● WHAT IS NEEDED
Going down the data below, set down exactly the line with "old: bright yellow egg" and each line after it through the line with "new: royal purple egg"; no other lines.

Object state comparisons:
----
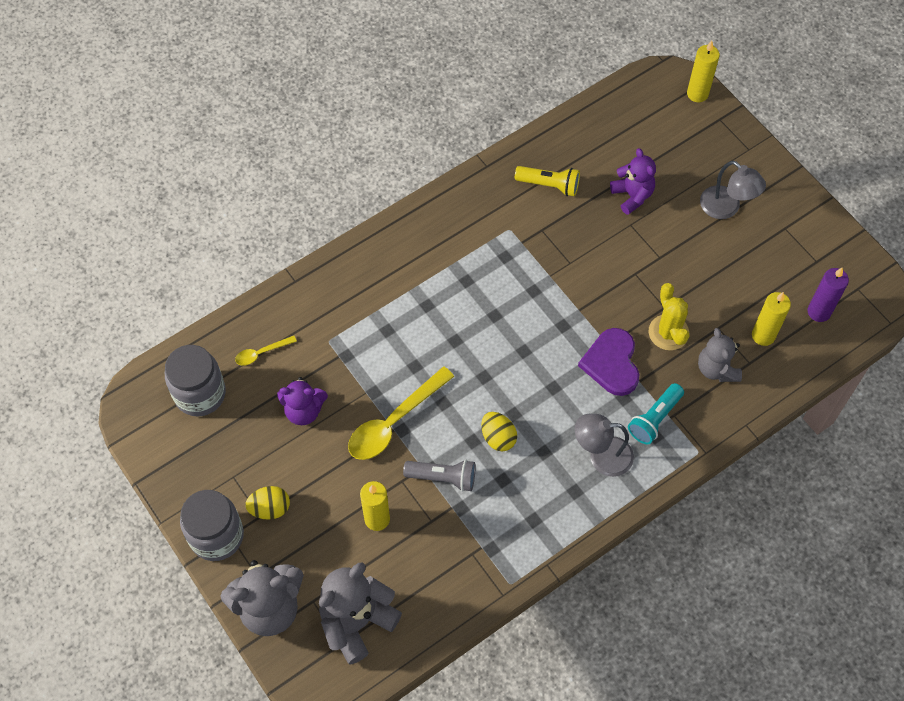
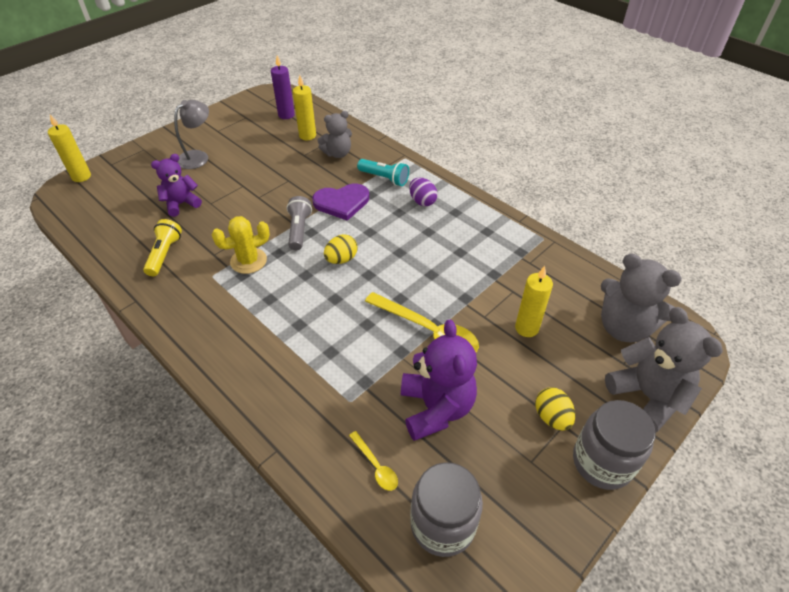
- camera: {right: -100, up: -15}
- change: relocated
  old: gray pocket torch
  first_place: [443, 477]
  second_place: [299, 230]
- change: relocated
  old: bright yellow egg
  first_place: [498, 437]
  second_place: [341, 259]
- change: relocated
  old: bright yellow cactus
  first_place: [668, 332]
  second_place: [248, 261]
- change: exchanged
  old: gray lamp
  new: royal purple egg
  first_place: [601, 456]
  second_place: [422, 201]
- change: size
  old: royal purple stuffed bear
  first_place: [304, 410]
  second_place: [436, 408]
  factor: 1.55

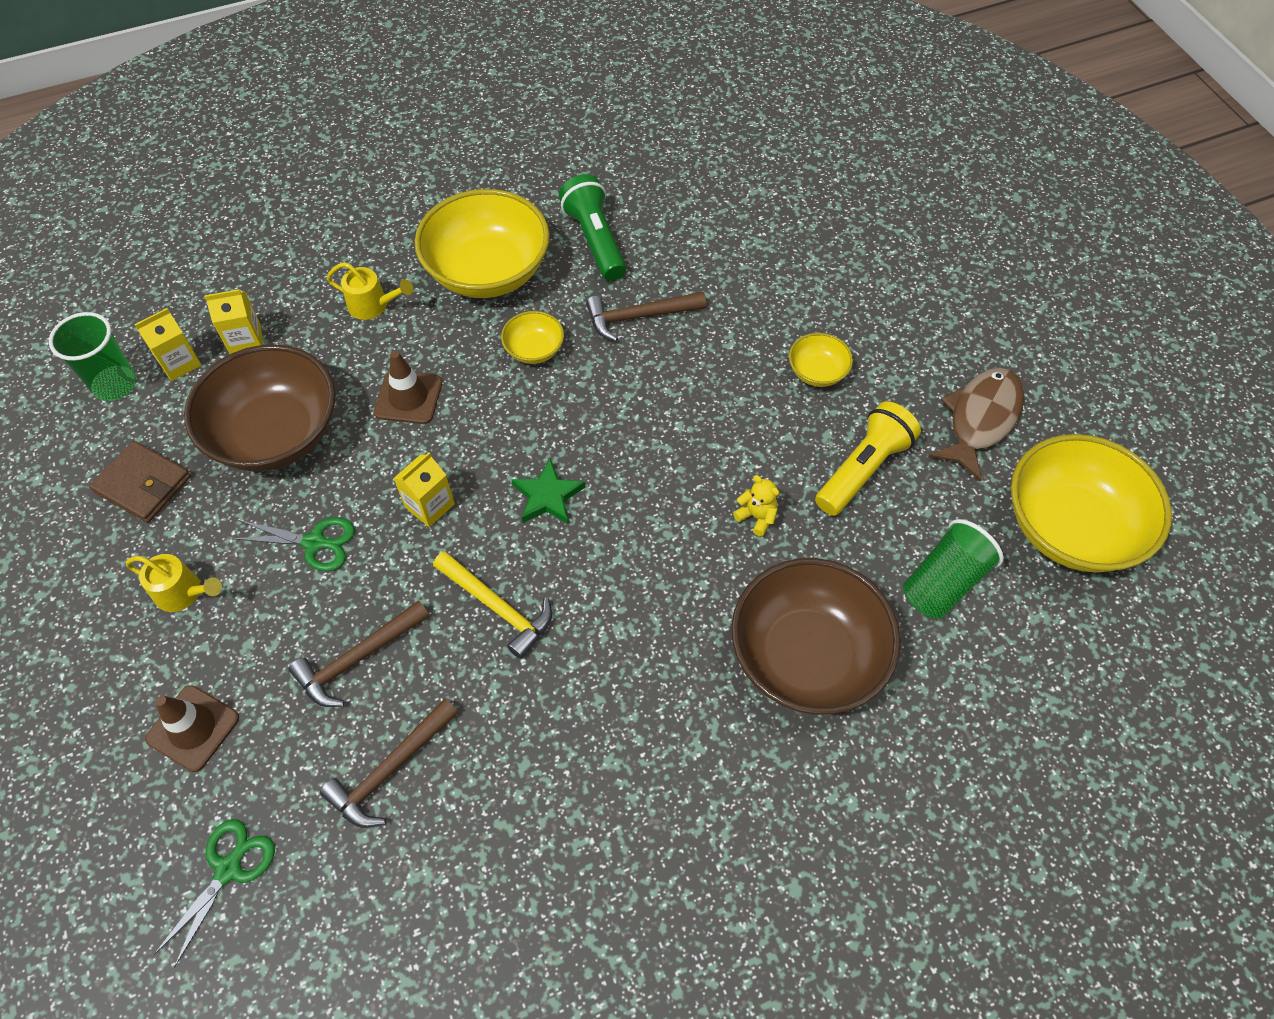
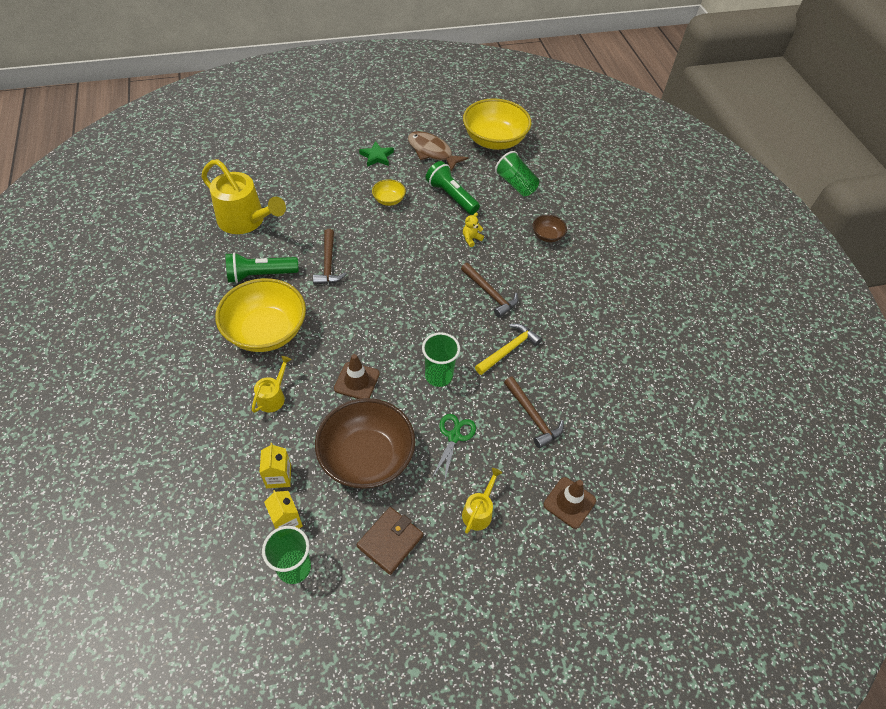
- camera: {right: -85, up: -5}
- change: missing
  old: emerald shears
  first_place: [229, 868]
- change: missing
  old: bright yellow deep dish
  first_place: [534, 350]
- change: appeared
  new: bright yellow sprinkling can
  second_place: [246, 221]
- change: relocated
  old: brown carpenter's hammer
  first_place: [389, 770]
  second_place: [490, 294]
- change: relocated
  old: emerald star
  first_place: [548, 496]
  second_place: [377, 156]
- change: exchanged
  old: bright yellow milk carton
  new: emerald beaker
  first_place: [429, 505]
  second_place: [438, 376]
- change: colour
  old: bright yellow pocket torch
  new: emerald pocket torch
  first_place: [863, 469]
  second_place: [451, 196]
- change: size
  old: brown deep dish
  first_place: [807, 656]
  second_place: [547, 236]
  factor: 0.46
----
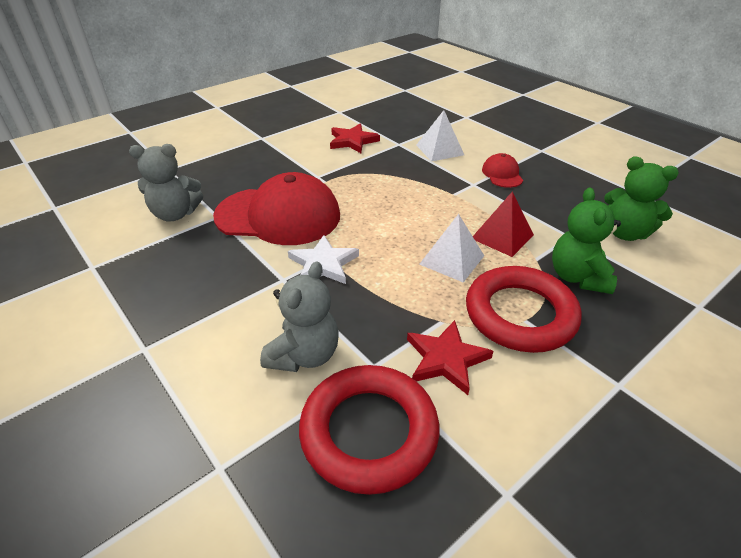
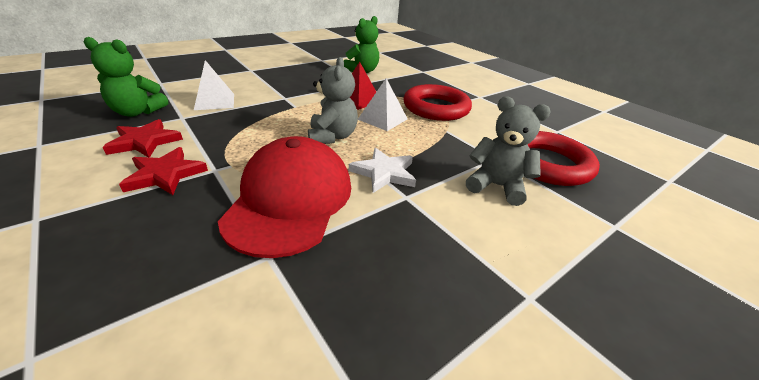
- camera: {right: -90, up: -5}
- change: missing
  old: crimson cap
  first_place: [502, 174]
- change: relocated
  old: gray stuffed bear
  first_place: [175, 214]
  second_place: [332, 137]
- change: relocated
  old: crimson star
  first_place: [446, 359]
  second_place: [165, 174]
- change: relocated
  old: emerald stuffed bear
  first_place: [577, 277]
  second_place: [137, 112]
----
● OUTPUT OF THE TASK
  old: bright yellow egg
  first_place: [498, 437]
  second_place: [341, 259]
- change: relocated
  old: bright yellow cactus
  first_place: [668, 332]
  second_place: [248, 261]
- change: exchanged
  old: gray lamp
  new: royal purple egg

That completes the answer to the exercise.